TASK STATEMENT = Down to the last line, set down the material below exactly, excluding pictures.

DATASET CONTENT =
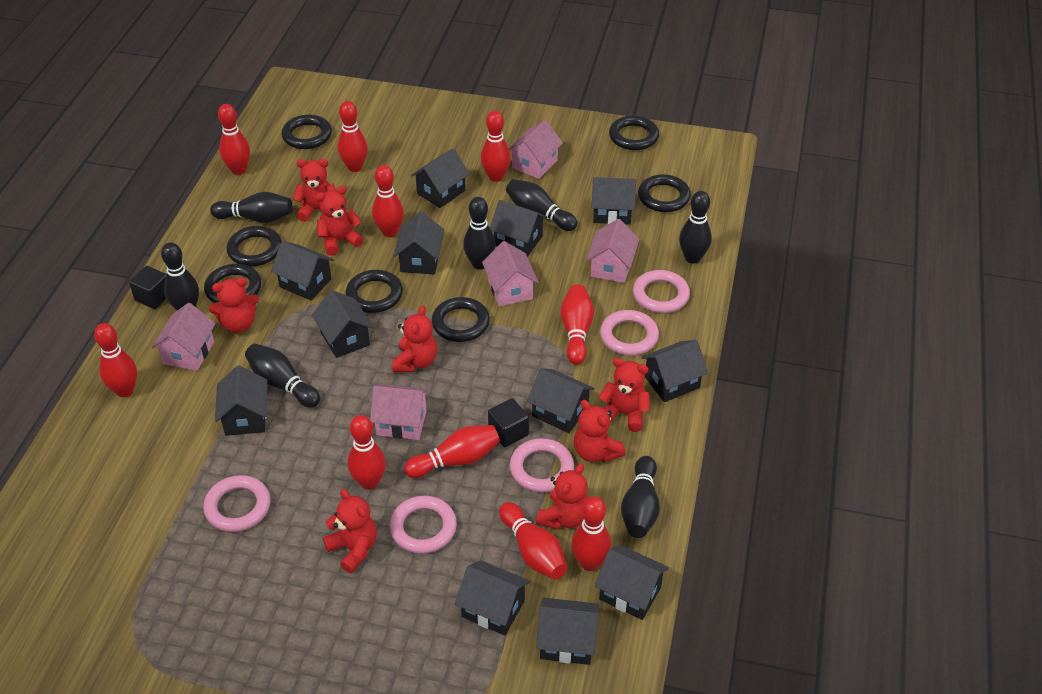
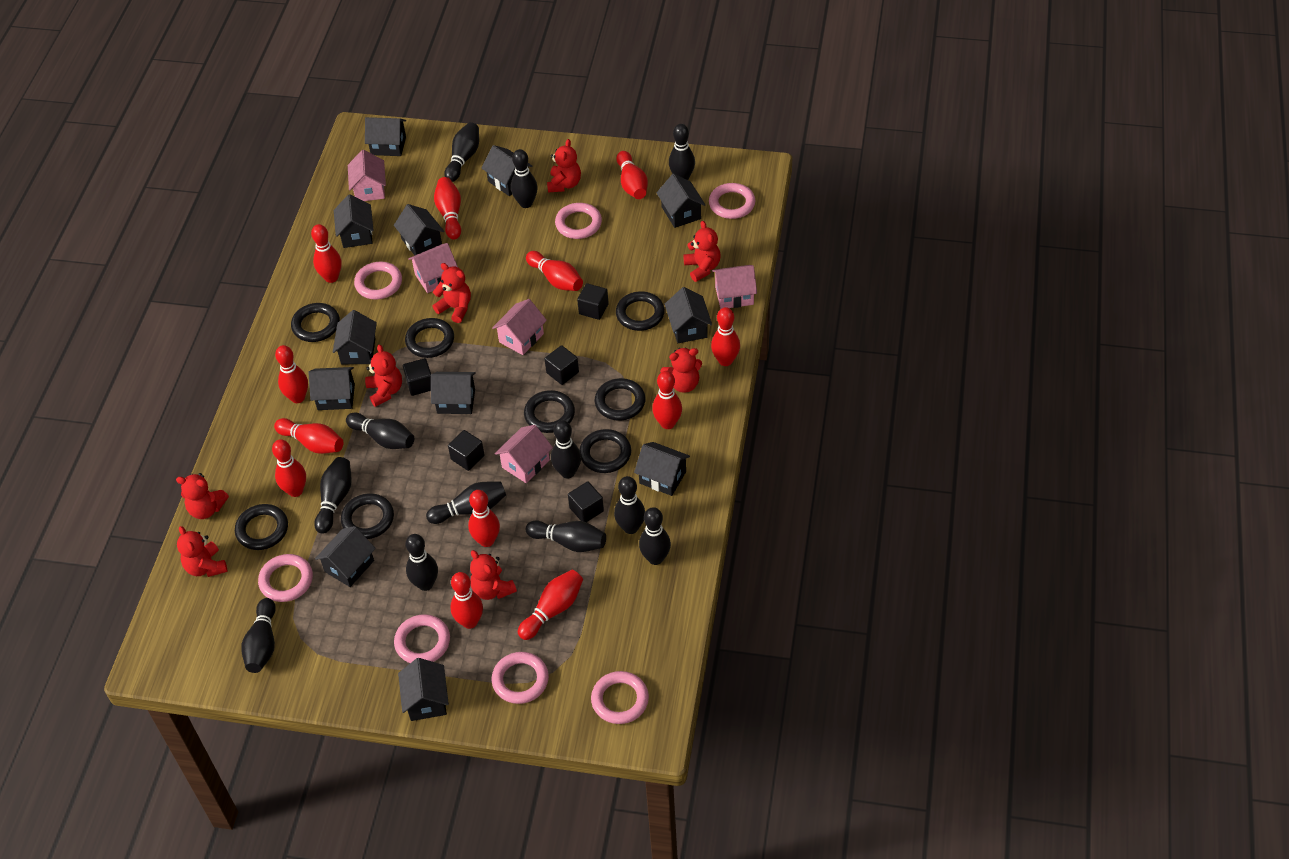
black bowling pin: 7 -> 12
black cube: 2 -> 5
black ring: 7 -> 8
pink ring: 5 -> 7
red bowling pin: 10 -> 12

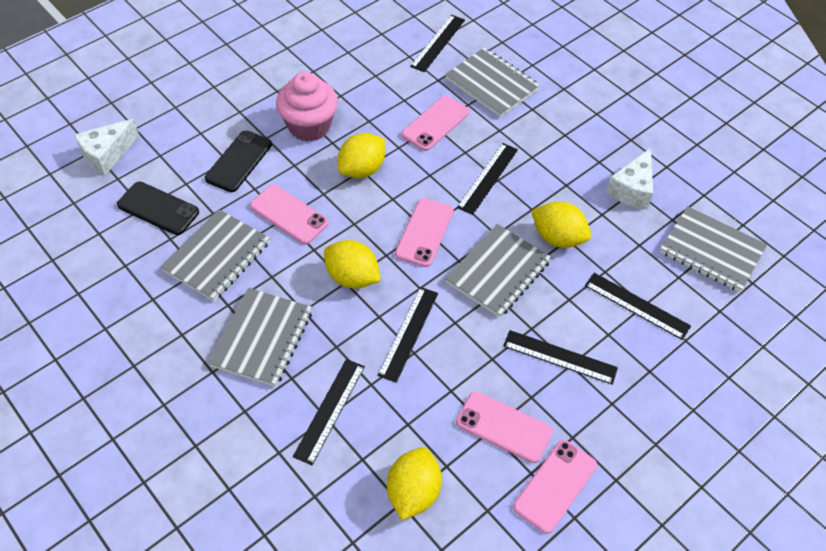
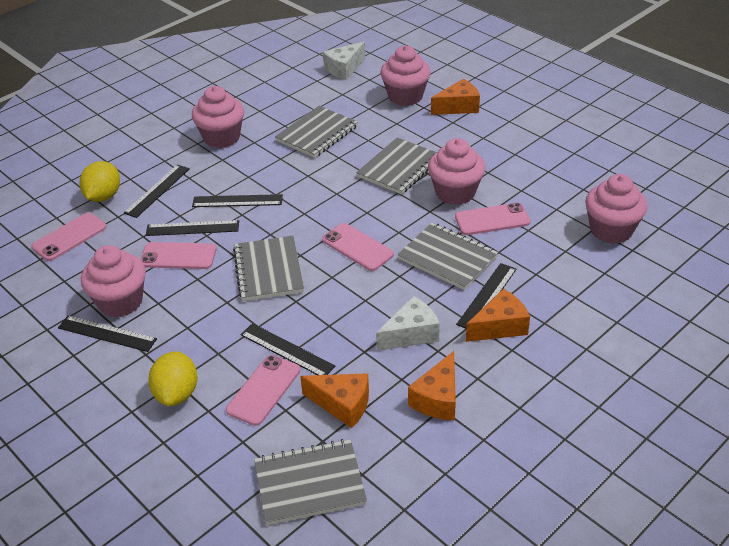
black phone: 2 -> 0
orange cheese: 0 -> 4
pink cupcake: 1 -> 5
yellow lemon: 4 -> 2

EXPECTED ANSWER =
black bowling pin: 7 -> 12
black cube: 2 -> 5
black ring: 7 -> 8
pink ring: 5 -> 7
red bowling pin: 10 -> 12

black phone: 2 -> 0
orange cheese: 0 -> 4
pink cupcake: 1 -> 5
yellow lemon: 4 -> 2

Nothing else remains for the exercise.